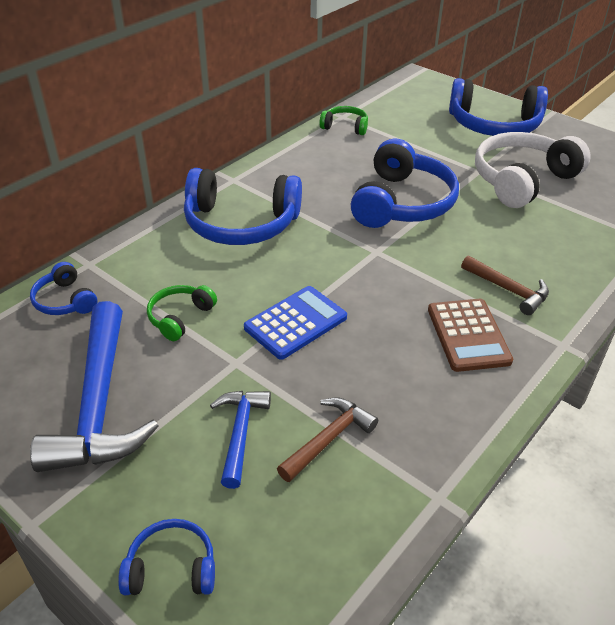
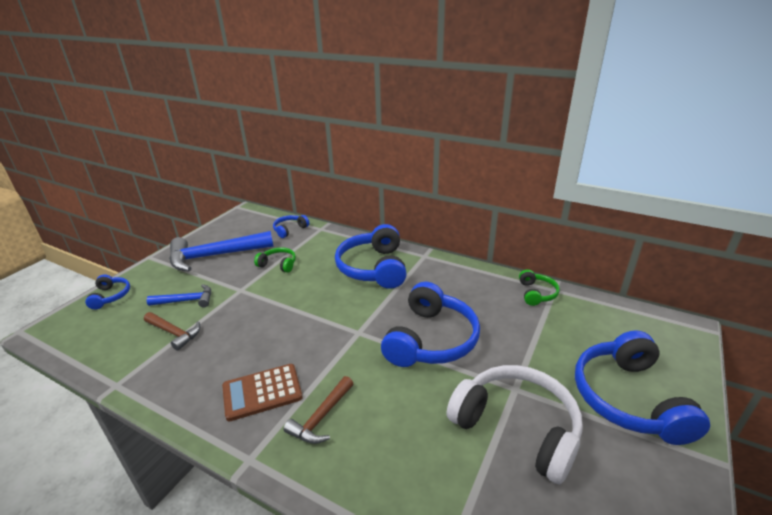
camera: 80 degrees right, 10 degrees down
(295, 323) = (274, 306): blue calculator -> none
(402, 203) = (431, 339): blue headphones -> blue headphones turned 75 degrees counterclockwise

——————————

◆ The problem
In the listing above, find the line with "(295, 323) = (274, 306): blue" and set down that line and all after it exactly, through the final line.

◆ Task result
(295, 323) = (274, 306): blue calculator -> none
(402, 203) = (431, 339): blue headphones -> blue headphones turned 75 degrees counterclockwise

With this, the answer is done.